Activity: From the entries below, copy every line that has the word "BUSY".
----------------
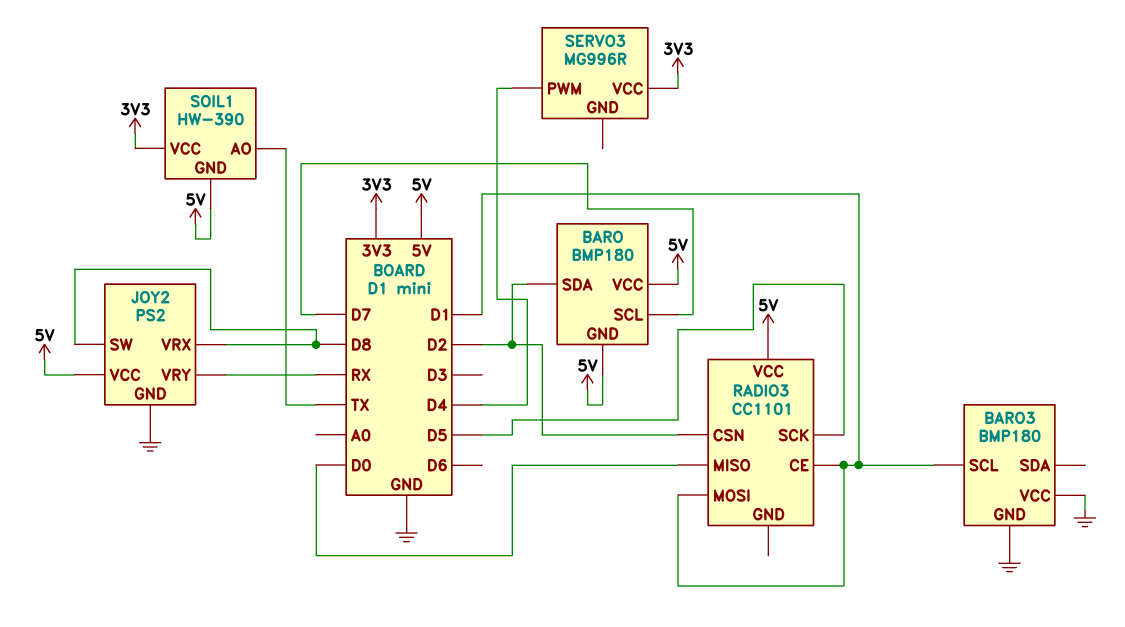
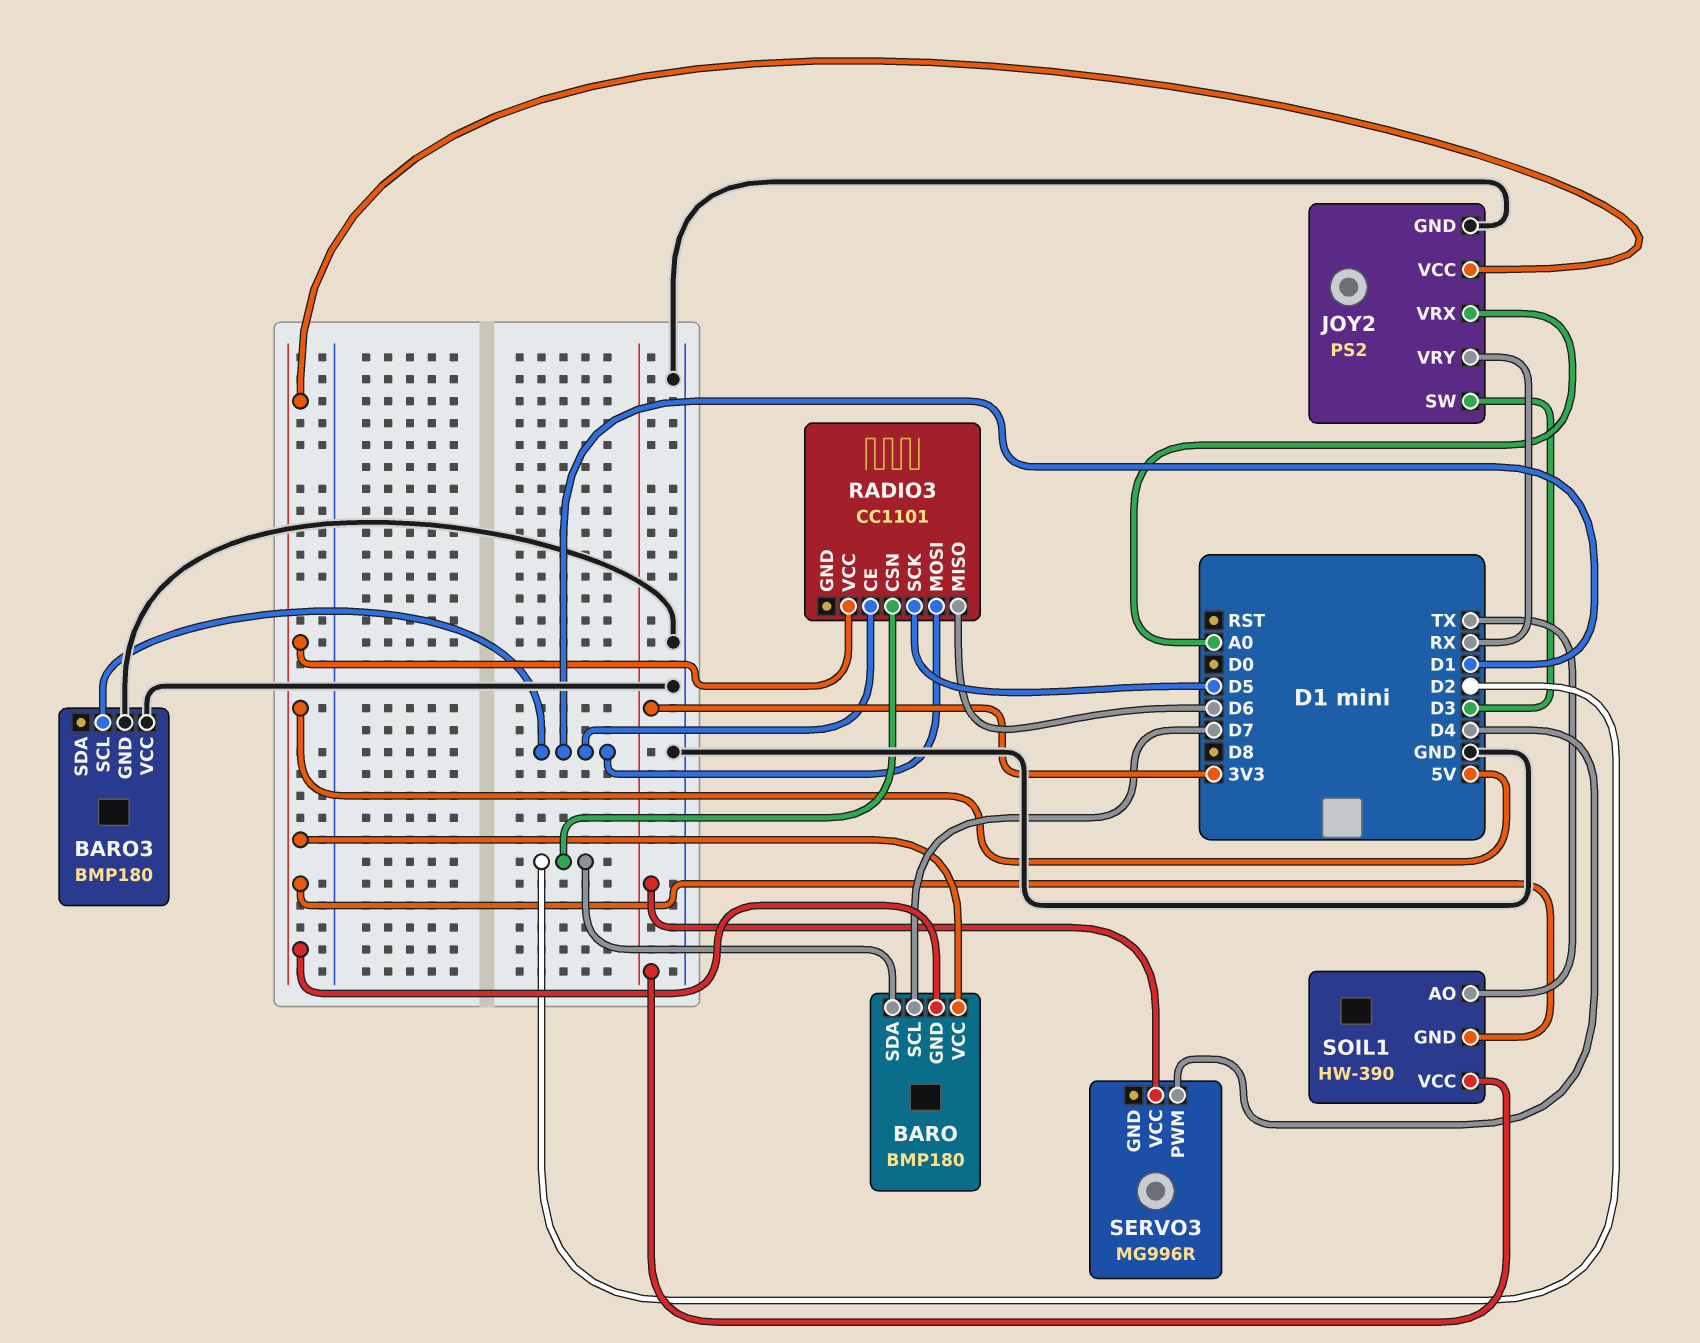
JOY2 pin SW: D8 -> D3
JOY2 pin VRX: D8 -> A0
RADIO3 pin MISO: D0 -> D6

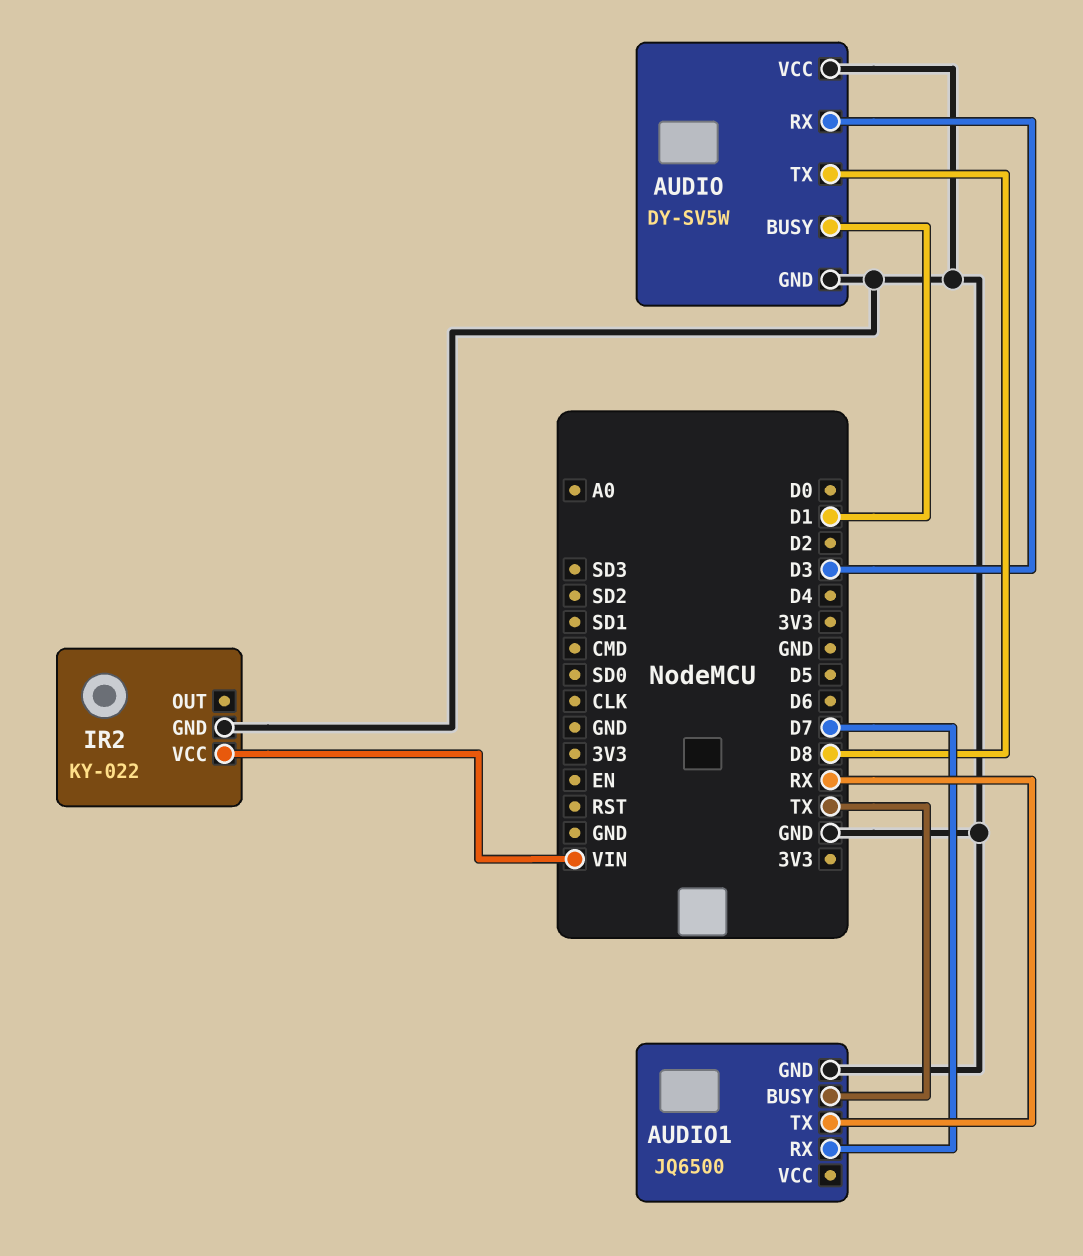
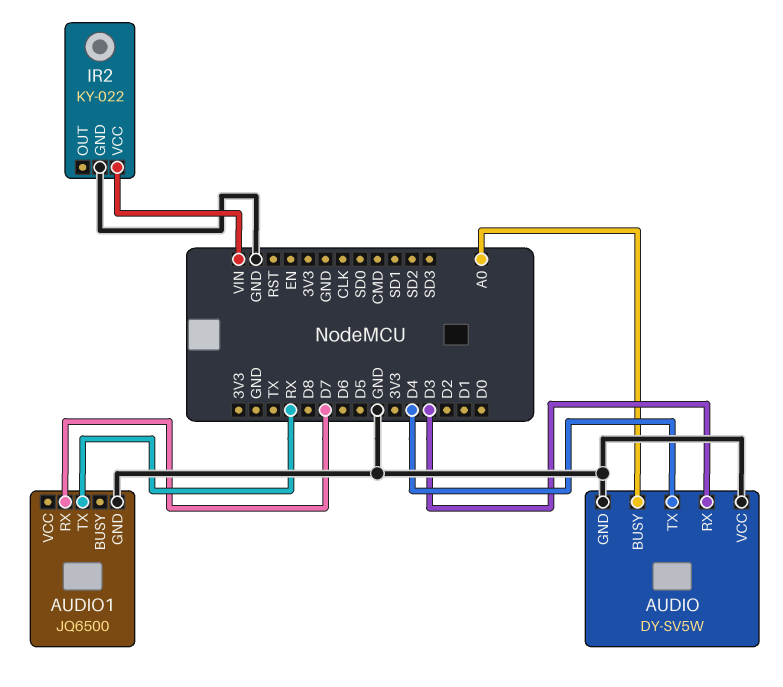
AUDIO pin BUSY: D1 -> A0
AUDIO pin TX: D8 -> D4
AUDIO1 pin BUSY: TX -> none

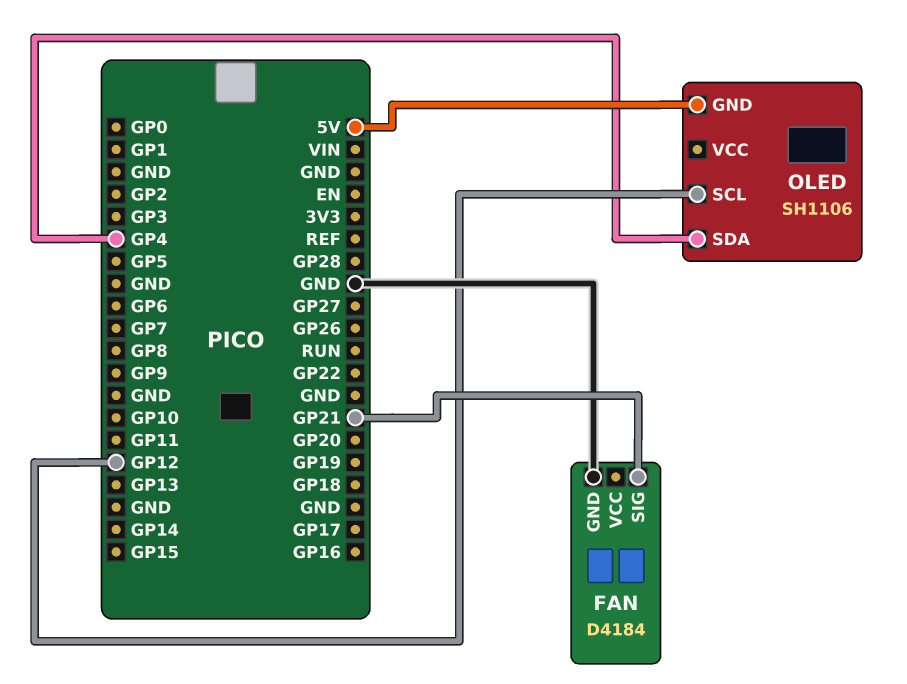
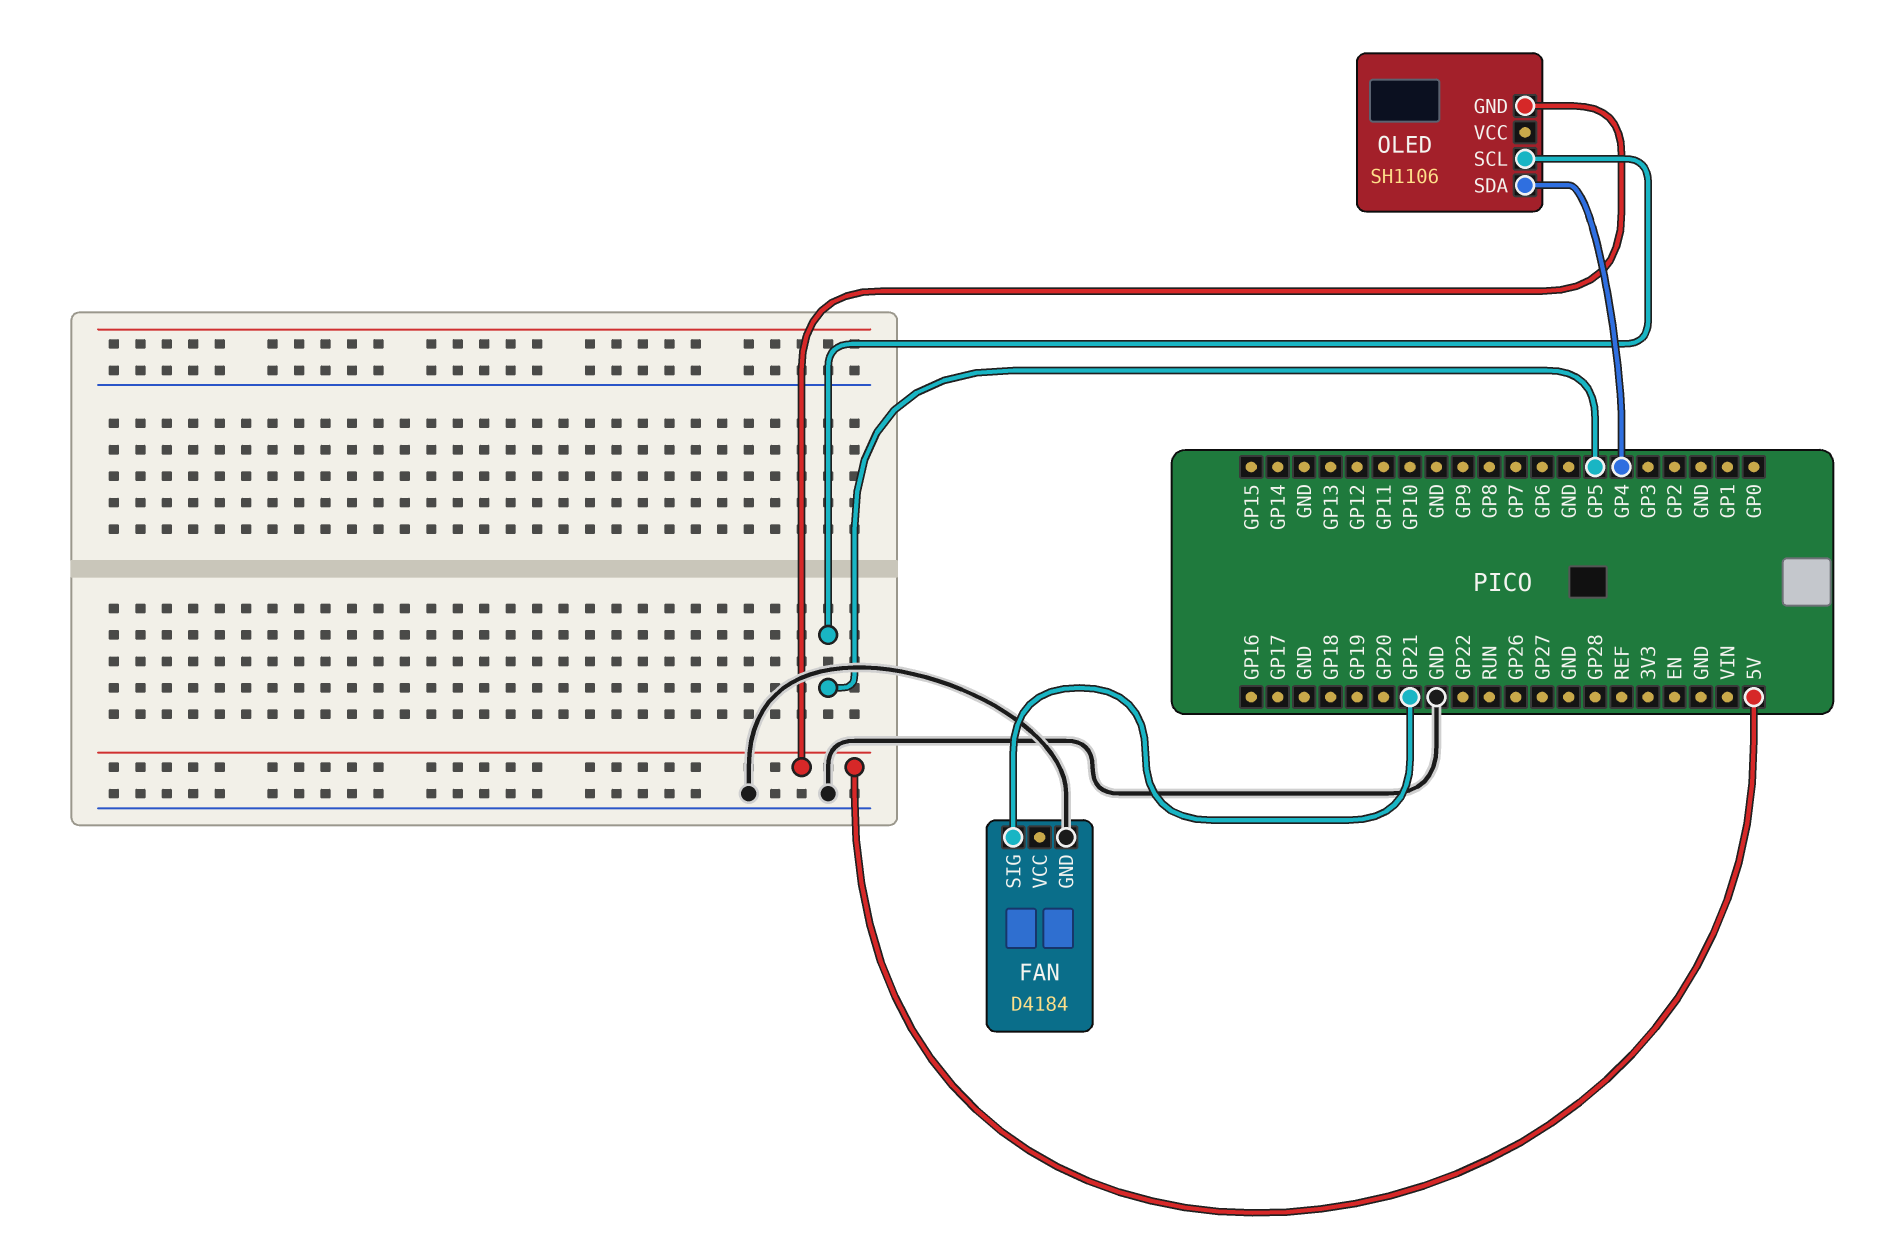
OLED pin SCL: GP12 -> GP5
----------------
Result:
AUDIO pin BUSY: D1 -> A0
AUDIO1 pin BUSY: TX -> none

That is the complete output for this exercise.